Material for the task section start

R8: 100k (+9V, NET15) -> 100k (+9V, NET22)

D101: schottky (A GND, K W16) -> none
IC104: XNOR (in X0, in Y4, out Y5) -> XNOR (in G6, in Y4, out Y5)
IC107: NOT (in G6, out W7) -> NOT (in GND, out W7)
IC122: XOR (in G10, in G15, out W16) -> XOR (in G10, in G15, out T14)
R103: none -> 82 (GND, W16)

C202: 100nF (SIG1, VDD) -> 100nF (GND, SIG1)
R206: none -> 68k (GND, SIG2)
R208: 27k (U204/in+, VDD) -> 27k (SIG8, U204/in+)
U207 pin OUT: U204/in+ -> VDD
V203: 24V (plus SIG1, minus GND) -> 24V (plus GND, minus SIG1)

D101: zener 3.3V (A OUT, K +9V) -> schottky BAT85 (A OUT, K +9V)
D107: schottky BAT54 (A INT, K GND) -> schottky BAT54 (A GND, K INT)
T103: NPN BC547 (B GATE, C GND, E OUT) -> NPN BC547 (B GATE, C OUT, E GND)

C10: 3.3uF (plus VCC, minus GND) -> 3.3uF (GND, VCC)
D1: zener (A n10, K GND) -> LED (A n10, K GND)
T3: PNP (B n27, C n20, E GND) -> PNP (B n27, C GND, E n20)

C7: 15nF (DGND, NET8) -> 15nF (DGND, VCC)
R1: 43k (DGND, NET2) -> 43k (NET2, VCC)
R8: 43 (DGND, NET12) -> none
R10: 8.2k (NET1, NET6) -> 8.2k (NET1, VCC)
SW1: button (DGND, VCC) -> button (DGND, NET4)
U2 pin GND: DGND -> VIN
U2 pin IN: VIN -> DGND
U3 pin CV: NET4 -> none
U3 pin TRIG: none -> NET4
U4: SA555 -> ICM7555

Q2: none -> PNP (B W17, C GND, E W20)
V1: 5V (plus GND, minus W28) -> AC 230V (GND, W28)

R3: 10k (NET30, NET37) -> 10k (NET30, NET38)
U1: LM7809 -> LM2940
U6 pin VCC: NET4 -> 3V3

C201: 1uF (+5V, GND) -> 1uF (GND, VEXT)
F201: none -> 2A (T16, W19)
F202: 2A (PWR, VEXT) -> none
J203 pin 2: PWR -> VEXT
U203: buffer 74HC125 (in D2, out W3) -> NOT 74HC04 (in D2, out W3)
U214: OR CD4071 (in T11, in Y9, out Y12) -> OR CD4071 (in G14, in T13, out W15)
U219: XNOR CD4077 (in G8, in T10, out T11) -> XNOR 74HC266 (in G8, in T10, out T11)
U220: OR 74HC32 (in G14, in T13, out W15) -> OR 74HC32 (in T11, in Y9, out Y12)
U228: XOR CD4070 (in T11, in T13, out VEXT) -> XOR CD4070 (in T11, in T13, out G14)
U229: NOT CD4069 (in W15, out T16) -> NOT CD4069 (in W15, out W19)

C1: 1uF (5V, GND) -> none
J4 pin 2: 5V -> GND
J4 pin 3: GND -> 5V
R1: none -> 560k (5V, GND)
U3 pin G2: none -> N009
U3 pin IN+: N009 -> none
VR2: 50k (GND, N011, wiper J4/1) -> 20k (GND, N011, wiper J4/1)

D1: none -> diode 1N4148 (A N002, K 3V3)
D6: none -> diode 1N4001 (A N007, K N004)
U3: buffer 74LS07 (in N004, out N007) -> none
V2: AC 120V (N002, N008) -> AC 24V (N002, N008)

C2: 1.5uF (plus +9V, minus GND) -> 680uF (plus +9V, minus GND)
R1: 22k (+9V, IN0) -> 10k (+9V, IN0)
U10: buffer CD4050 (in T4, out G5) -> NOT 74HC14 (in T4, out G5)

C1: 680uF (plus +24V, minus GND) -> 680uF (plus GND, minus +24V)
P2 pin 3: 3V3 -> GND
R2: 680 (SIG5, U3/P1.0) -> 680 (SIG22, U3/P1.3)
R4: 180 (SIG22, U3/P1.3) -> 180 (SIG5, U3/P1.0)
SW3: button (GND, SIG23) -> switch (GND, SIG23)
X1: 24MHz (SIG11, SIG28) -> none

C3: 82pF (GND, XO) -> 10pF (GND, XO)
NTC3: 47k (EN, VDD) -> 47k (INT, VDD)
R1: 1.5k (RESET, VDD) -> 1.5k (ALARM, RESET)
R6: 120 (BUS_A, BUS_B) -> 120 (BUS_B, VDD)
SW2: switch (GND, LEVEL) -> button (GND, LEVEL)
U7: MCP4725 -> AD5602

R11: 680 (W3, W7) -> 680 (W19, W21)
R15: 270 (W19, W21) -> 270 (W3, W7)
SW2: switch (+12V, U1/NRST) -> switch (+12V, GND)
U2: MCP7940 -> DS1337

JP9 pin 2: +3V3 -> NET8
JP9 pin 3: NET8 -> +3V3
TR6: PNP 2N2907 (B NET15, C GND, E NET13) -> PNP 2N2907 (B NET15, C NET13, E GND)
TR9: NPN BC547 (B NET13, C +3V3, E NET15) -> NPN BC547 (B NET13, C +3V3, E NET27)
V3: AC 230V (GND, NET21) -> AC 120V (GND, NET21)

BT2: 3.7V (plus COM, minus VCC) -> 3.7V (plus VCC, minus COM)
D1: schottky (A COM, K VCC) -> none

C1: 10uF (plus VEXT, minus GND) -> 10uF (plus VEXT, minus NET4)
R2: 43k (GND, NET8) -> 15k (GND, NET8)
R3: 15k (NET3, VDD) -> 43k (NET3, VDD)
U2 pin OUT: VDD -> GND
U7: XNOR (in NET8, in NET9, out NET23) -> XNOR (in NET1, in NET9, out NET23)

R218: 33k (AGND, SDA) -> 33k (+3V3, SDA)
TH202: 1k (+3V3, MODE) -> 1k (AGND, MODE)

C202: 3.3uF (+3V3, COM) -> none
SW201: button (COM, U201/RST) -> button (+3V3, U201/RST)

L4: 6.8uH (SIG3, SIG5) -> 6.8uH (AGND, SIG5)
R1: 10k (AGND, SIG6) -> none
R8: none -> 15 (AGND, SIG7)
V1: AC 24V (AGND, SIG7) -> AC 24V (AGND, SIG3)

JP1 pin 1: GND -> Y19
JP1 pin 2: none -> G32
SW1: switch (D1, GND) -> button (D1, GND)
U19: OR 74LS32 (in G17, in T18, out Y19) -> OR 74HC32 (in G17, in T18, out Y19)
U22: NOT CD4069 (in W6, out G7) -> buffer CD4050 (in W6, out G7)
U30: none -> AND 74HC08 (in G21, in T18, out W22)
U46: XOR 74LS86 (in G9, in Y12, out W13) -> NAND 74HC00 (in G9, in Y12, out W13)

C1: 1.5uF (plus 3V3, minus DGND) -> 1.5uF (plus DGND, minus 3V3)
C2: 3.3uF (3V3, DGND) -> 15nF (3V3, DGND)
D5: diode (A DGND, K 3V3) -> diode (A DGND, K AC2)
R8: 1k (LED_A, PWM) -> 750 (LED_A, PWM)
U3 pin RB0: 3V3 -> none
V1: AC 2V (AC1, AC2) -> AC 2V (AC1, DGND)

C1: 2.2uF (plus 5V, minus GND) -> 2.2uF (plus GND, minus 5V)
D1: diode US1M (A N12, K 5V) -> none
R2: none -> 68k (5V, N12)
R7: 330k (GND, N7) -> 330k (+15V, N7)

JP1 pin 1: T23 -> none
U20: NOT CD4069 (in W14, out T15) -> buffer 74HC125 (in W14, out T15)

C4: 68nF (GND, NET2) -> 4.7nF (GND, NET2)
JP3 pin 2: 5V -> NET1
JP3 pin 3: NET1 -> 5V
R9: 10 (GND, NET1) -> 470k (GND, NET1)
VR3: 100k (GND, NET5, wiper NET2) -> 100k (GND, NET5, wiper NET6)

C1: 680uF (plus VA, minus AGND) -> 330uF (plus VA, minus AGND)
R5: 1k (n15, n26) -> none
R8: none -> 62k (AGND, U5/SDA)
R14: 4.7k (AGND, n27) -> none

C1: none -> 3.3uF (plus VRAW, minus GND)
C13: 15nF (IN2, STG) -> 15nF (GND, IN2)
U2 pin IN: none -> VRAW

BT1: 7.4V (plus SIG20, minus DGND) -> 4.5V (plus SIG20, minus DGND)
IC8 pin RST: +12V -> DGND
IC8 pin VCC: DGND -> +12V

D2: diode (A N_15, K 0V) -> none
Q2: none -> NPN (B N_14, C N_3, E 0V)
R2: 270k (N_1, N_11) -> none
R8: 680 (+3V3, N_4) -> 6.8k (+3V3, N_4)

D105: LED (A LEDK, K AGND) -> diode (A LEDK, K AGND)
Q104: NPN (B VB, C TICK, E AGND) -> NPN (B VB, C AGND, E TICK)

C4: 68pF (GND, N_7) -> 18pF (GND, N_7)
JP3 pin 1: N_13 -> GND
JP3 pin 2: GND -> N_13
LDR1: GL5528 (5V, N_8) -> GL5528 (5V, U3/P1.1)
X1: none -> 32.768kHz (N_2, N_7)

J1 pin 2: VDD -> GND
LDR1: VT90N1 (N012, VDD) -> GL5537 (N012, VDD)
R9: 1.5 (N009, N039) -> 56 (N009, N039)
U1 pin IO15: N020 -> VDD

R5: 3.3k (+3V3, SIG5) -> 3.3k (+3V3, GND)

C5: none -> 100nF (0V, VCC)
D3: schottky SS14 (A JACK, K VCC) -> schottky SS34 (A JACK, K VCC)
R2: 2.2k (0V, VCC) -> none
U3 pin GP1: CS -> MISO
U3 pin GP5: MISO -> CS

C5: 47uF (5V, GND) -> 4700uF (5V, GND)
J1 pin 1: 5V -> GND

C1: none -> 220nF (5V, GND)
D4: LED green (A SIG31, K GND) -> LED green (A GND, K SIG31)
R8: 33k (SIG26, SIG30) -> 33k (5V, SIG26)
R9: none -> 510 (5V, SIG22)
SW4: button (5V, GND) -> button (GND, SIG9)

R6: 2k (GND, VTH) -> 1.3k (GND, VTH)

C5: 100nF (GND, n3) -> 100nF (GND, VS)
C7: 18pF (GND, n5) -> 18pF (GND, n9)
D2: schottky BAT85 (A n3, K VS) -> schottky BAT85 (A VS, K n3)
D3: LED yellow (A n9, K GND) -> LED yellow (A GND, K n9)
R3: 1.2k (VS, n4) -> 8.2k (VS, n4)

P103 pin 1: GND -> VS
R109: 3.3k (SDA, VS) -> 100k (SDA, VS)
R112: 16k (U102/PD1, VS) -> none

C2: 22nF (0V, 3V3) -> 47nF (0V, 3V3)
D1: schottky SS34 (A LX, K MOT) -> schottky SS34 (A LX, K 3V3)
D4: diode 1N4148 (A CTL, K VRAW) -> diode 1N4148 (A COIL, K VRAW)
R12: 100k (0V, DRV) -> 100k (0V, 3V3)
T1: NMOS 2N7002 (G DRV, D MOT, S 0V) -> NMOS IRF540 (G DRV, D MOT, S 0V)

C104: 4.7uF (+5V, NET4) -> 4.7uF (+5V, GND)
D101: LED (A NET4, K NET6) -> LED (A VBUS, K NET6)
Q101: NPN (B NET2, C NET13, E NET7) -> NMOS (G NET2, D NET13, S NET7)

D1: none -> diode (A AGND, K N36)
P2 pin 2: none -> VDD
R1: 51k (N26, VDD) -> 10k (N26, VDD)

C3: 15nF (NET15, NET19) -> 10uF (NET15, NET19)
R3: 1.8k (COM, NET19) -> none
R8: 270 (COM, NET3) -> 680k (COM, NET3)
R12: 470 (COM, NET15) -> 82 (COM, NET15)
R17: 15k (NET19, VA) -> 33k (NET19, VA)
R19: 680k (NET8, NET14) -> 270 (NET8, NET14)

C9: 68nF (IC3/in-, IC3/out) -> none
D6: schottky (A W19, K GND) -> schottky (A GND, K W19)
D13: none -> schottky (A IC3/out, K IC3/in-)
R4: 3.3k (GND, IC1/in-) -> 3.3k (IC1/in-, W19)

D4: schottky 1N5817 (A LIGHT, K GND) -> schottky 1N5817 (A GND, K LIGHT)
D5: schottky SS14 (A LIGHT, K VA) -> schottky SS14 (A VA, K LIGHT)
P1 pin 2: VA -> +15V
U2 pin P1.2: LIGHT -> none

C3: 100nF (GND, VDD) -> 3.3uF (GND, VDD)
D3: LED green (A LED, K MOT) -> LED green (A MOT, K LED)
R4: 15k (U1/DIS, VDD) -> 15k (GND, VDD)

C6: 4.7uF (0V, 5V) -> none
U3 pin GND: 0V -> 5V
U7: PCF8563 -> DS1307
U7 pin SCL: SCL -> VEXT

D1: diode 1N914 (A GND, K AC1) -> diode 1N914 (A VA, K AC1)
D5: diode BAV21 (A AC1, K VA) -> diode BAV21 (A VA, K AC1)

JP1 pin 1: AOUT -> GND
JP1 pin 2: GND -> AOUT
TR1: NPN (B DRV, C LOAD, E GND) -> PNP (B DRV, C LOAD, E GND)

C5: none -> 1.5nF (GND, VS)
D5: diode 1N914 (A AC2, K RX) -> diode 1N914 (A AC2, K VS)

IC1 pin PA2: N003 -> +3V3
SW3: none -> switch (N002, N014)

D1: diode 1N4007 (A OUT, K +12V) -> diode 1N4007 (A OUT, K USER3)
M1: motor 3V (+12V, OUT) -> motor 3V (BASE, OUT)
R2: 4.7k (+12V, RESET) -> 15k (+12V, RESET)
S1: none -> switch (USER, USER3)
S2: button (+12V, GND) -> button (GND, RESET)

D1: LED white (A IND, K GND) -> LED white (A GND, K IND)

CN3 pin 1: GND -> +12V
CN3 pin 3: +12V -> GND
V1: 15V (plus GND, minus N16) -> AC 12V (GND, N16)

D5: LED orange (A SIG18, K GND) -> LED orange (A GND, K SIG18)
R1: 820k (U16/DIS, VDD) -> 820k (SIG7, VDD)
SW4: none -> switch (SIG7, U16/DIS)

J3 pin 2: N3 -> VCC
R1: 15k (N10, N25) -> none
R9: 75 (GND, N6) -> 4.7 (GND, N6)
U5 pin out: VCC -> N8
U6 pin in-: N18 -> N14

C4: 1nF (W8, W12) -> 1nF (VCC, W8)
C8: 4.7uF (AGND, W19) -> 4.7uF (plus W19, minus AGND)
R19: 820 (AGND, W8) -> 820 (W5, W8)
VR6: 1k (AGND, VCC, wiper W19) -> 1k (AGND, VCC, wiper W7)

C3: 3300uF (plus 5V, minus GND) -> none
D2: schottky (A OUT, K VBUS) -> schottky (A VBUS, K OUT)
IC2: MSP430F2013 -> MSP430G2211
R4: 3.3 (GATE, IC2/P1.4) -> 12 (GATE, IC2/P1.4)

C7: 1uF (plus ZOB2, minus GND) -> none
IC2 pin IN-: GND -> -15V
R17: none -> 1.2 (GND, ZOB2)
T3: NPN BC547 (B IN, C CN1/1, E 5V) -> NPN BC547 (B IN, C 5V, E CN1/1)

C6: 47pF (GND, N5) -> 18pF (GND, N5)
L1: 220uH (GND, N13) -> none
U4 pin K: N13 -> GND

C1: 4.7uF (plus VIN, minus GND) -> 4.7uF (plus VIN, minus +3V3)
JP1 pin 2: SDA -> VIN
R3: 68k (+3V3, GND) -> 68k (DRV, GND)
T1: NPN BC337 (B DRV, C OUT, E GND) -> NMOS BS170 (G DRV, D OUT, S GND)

Material for the task section end

The answer is the lines above between the line holding "X1: 24MHz (SIG11, SIG28) -> none" and the line holding "U46: XOR 74LS86", inclusive, each written out exactly, and no others.

● Written solution:
X1: 24MHz (SIG11, SIG28) -> none

C3: 82pF (GND, XO) -> 10pF (GND, XO)
NTC3: 47k (EN, VDD) -> 47k (INT, VDD)
R1: 1.5k (RESET, VDD) -> 1.5k (ALARM, RESET)
R6: 120 (BUS_A, BUS_B) -> 120 (BUS_B, VDD)
SW2: switch (GND, LEVEL) -> button (GND, LEVEL)
U7: MCP4725 -> AD5602

R11: 680 (W3, W7) -> 680 (W19, W21)
R15: 270 (W19, W21) -> 270 (W3, W7)
SW2: switch (+12V, U1/NRST) -> switch (+12V, GND)
U2: MCP7940 -> DS1337

JP9 pin 2: +3V3 -> NET8
JP9 pin 3: NET8 -> +3V3
TR6: PNP 2N2907 (B NET15, C GND, E NET13) -> PNP 2N2907 (B NET15, C NET13, E GND)
TR9: NPN BC547 (B NET13, C +3V3, E NET15) -> NPN BC547 (B NET13, C +3V3, E NET27)
V3: AC 230V (GND, NET21) -> AC 120V (GND, NET21)

BT2: 3.7V (plus COM, minus VCC) -> 3.7V (plus VCC, minus COM)
D1: schottky (A COM, K VCC) -> none

C1: 10uF (plus VEXT, minus GND) -> 10uF (plus VEXT, minus NET4)
R2: 43k (GND, NET8) -> 15k (GND, NET8)
R3: 15k (NET3, VDD) -> 43k (NET3, VDD)
U2 pin OUT: VDD -> GND
U7: XNOR (in NET8, in NET9, out NET23) -> XNOR (in NET1, in NET9, out NET23)

R218: 33k (AGND, SDA) -> 33k (+3V3, SDA)
TH202: 1k (+3V3, MODE) -> 1k (AGND, MODE)

C202: 3.3uF (+3V3, COM) -> none
SW201: button (COM, U201/RST) -> button (+3V3, U201/RST)

L4: 6.8uH (SIG3, SIG5) -> 6.8uH (AGND, SIG5)
R1: 10k (AGND, SIG6) -> none
R8: none -> 15 (AGND, SIG7)
V1: AC 24V (AGND, SIG7) -> AC 24V (AGND, SIG3)

JP1 pin 1: GND -> Y19
JP1 pin 2: none -> G32
SW1: switch (D1, GND) -> button (D1, GND)
U19: OR 74LS32 (in G17, in T18, out Y19) -> OR 74HC32 (in G17, in T18, out Y19)
U22: NOT CD4069 (in W6, out G7) -> buffer CD4050 (in W6, out G7)
U30: none -> AND 74HC08 (in G21, in T18, out W22)
U46: XOR 74LS86 (in G9, in Y12, out W13) -> NAND 74HC00 (in G9, in Y12, out W13)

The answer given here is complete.